**How to complete this task**: From the data that follows, copy every line holding the string "turned".

____________________

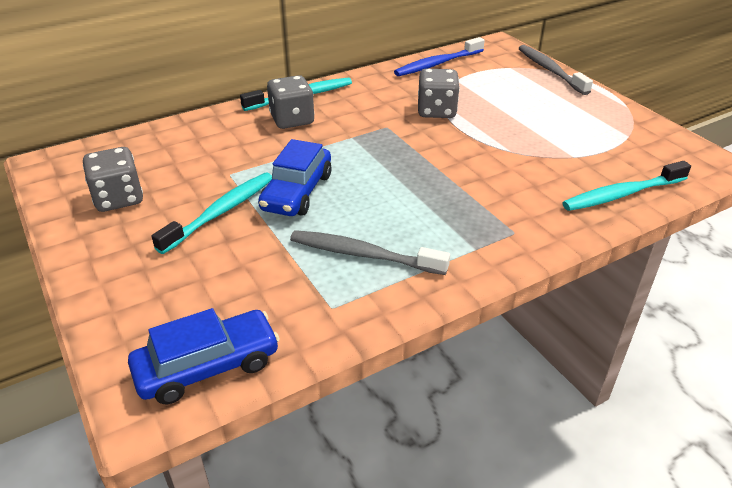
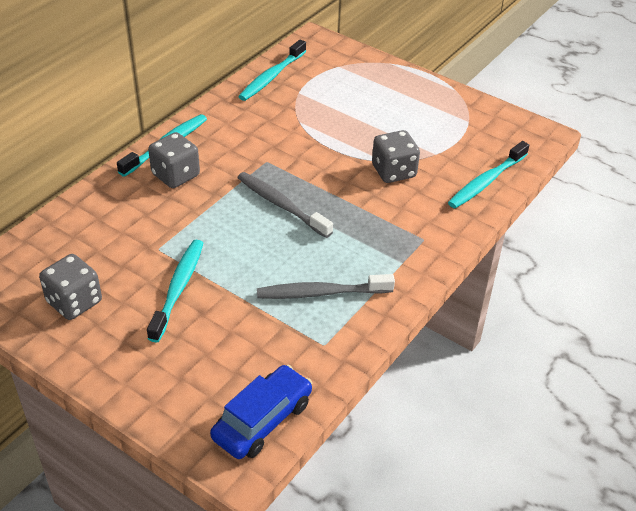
camera: 25 degrees left, 5 degrees up
(297, 192) = (231, 250): blue car -> none
(436, 111) = (300, 133): grey dice -> grey dice (393, 171)
(437, 64) = (271, 77): blue toothbrush -> turquoise toothbrush
(550, 70) = (375, 62): grey toothbrush -> grey toothbrush (281, 205)

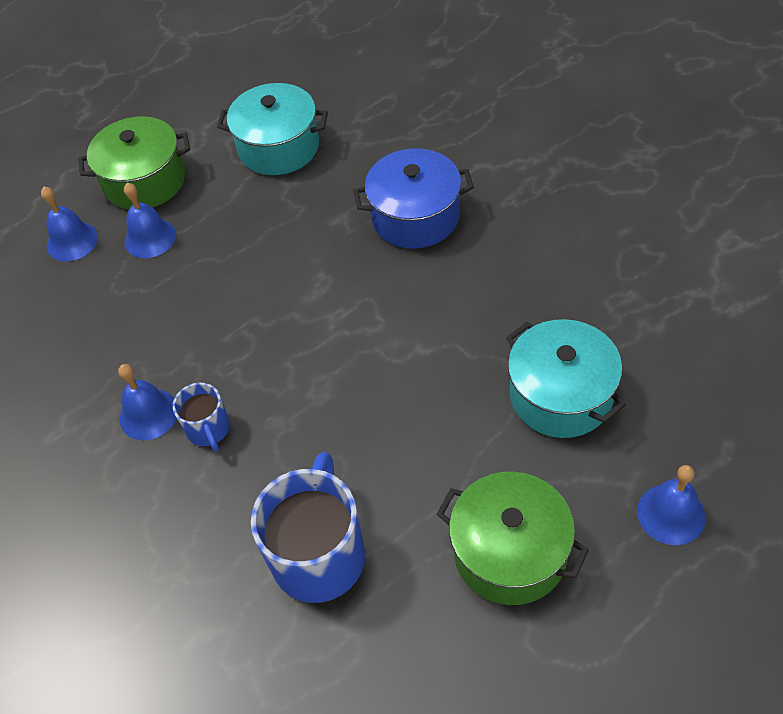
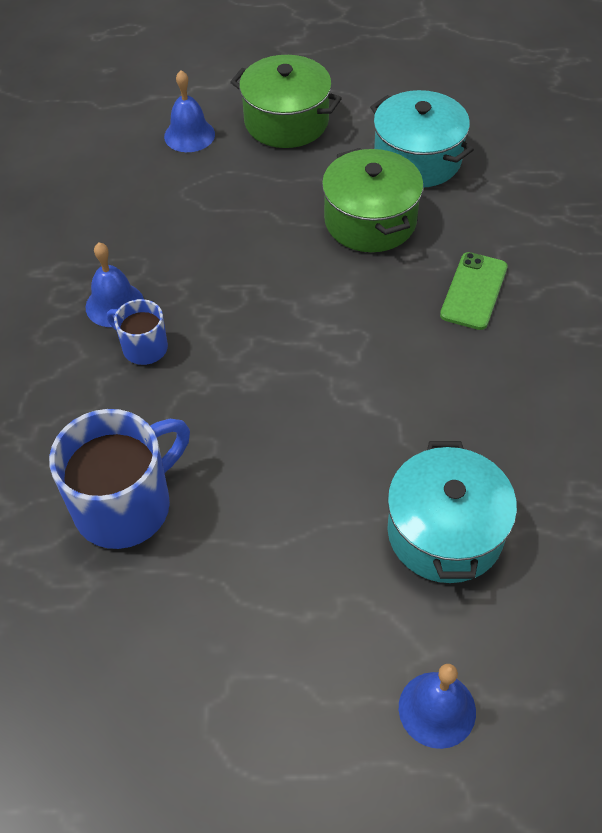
camera: 35 degrees right, 0 degrees up
(150, 238) = (246, 169): blue bell -> none
(208, 429) = (143, 347): blue mug -> blue mug turned 105 degrees clockwise
(415, 216) = (474, 291): blue pot -> green phone
(510, 552) = (268, 625): green pot -> green pot (370, 221)

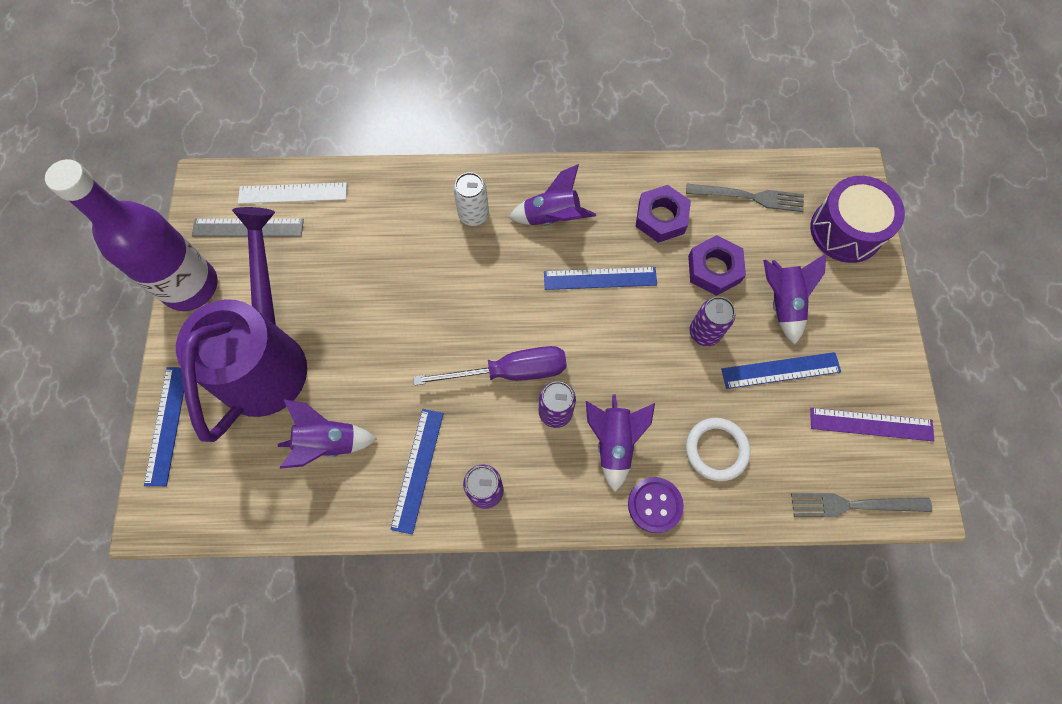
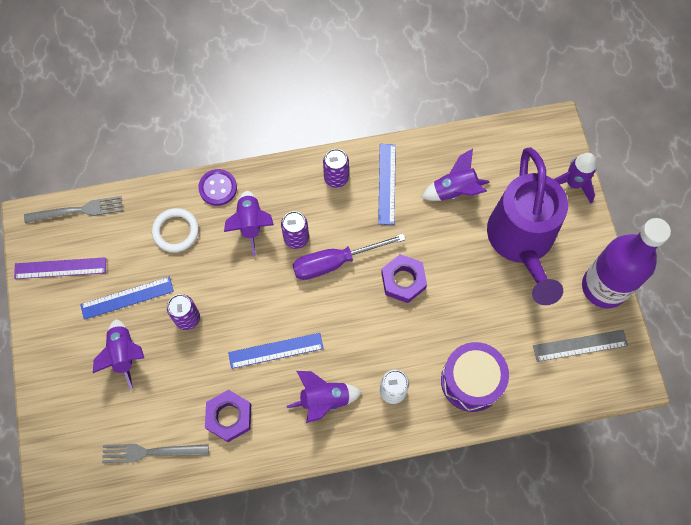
camera: 170 degrees right, 0 degrees up
(167, 425) = (573, 183): blue ruler -> purple rocket
(293, 193) = (555, 384): white ruler -> none
(714, 269) = (181, 375): purple nut -> purple nut (403, 280)
(846, 230) = (66, 432): purple drum -> purple drum (471, 381)

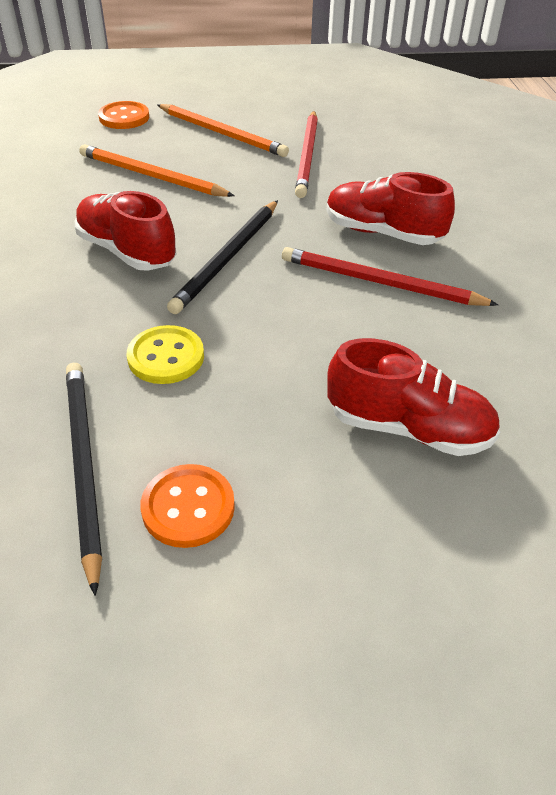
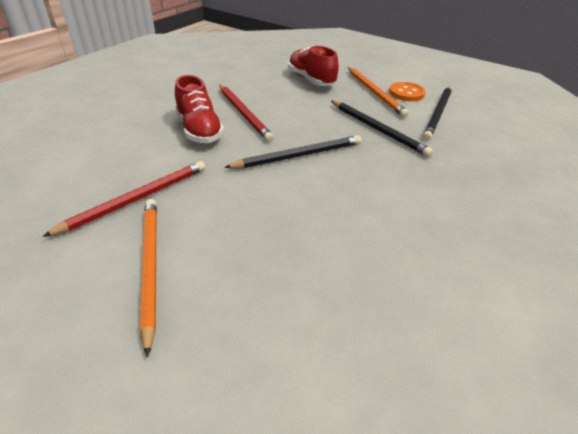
camera: 140 degrees left, 5 degrees down
(124, 117) = (202, 369): orange button -> none
(127, 251) = (353, 187): red shoe -> none
(151, 176) = (273, 245): orange pencil -> orange pencil (375, 93)
(166, 357) = (378, 129): yellow button -> black pencil

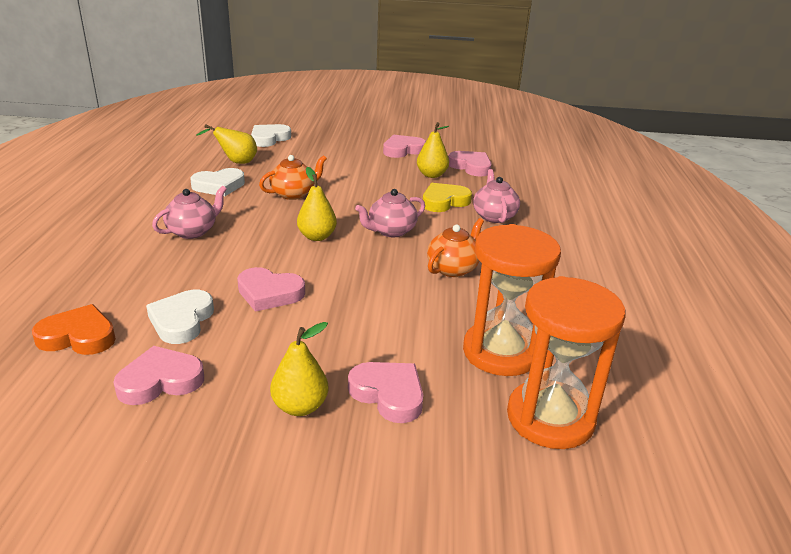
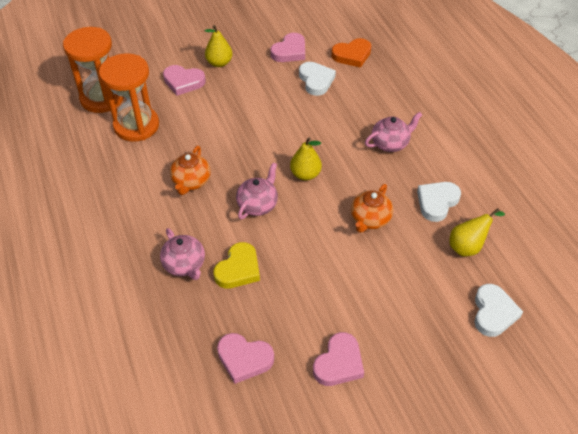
camera: 155 degrees right, 20 degrees up
(193, 231) = (390, 143): pink teapot -> pink teapot turned 135 degrees counterclockwise
(269, 293) = (290, 114): pink heart -> none
(431, 175) = (275, 316): yellow pear -> none

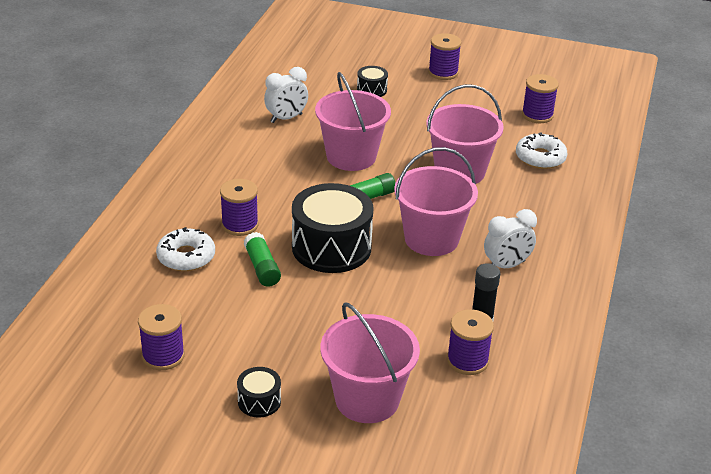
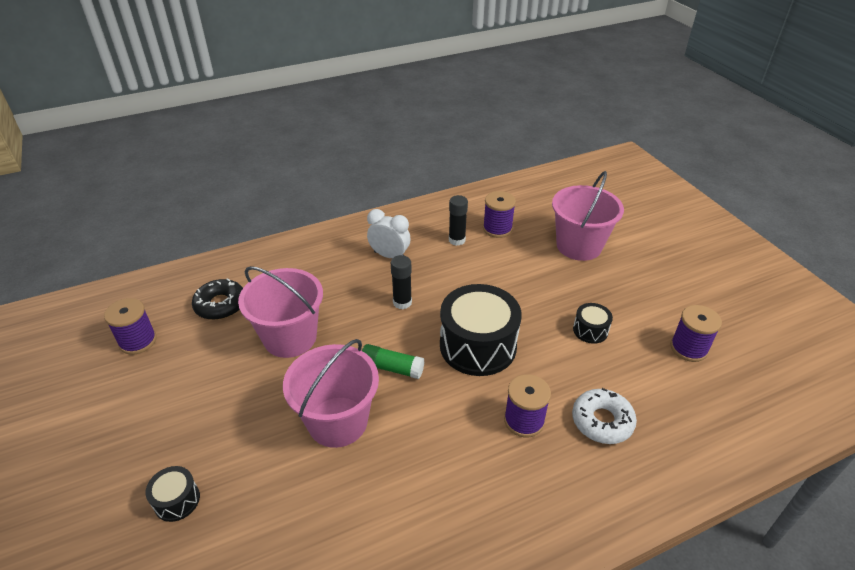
camera: 130 degrees left, 5 degrees up
(259, 401) = (645, 282): black drum -> black drum (590, 330)
(262, 268) = (549, 366): green glue stick -> none
(286, 118) = (315, 534): white clock -> none
(431, 239) = (402, 302): pink bucket -> black glue stick
(443, 72) = (82, 462): purple spool -> none
(540, 158) = (220, 305): white donut -> black donut

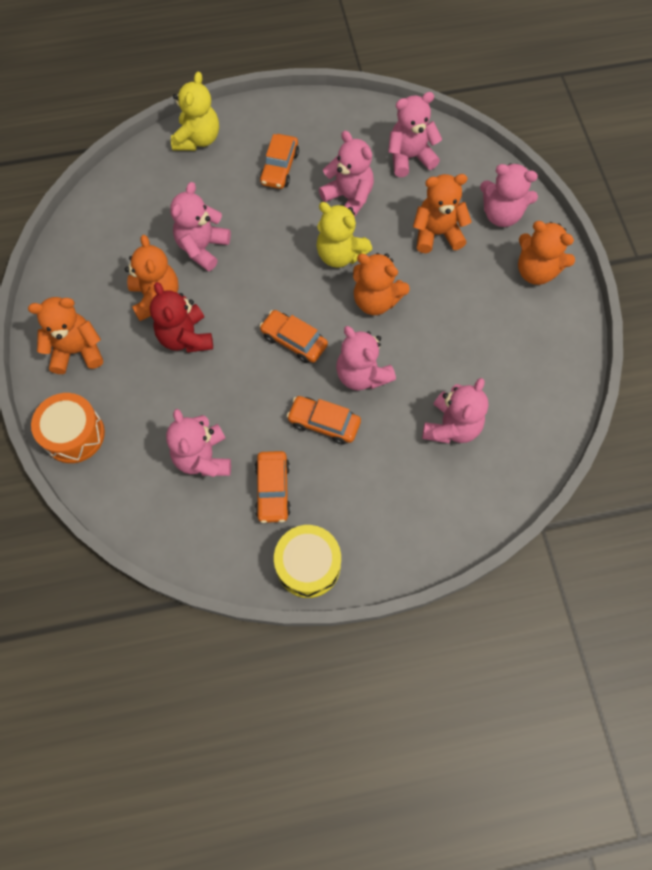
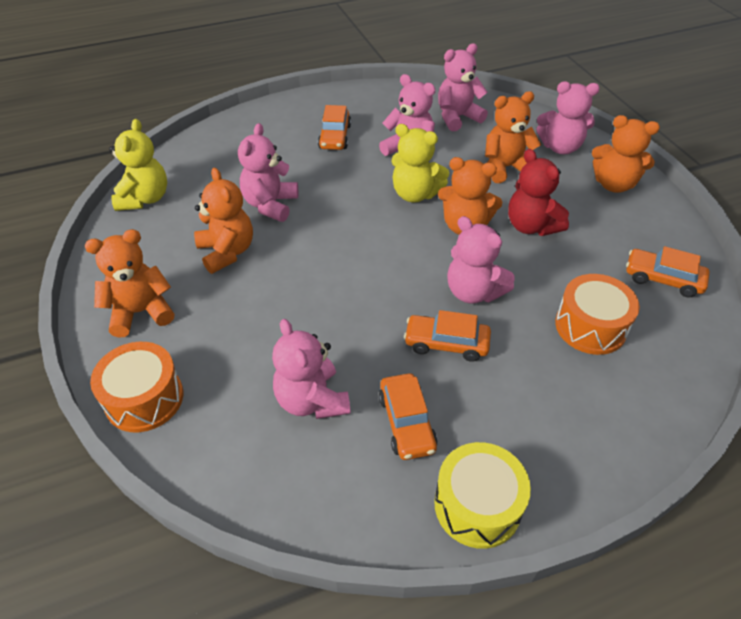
camera: 10 degrees left, 20 degrees down
(185, 337) = (267, 283): red teddy bear -> red teddy bear (531, 226)
(198, 139) = (249, 125): yellow teddy bear -> yellow teddy bear (145, 199)
(294, 341) = (389, 271): orange car -> orange car (663, 279)
(451, 426) = (590, 326): pink teddy bear -> orange drum

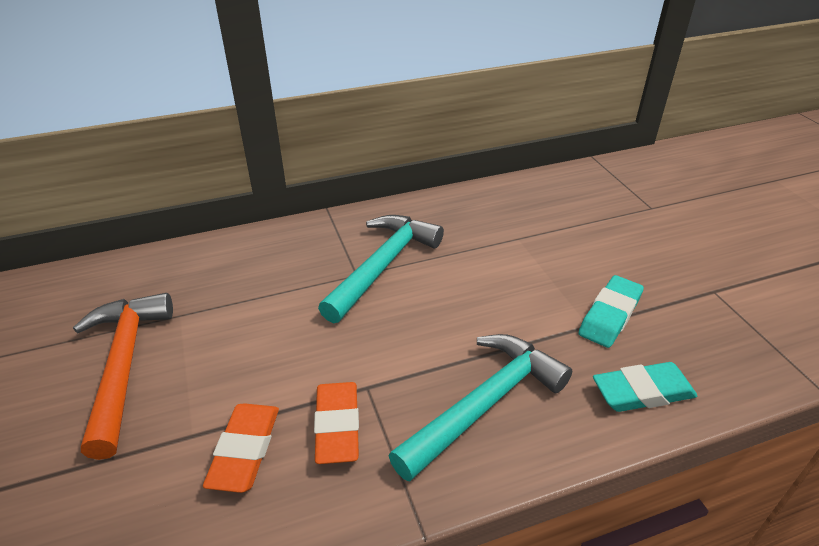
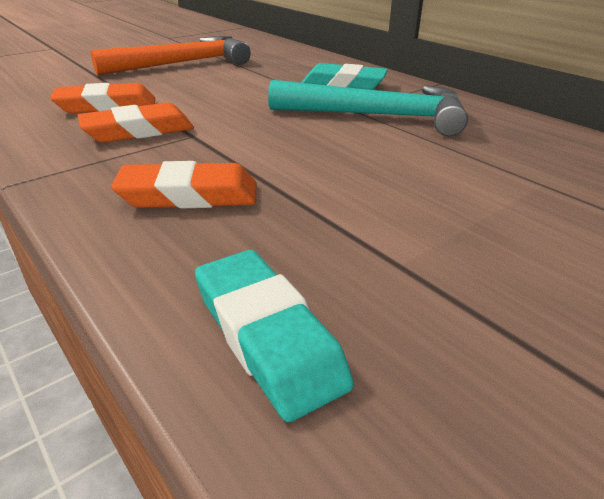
camera: 70 degrees right, 5 degrees down
(485, 404) = (189, 195): turquoise hammer -> orange eraser
(610, 315) = (446, 285): turquoise eraser -> turquoise eraser (344, 84)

____________________

**Task solution**:
(208, 429) = (143, 347): blue mug -> blue mug turned 105 degrees clockwise
(193, 231) = (390, 143): pink teapot -> pink teapot turned 135 degrees counterclockwise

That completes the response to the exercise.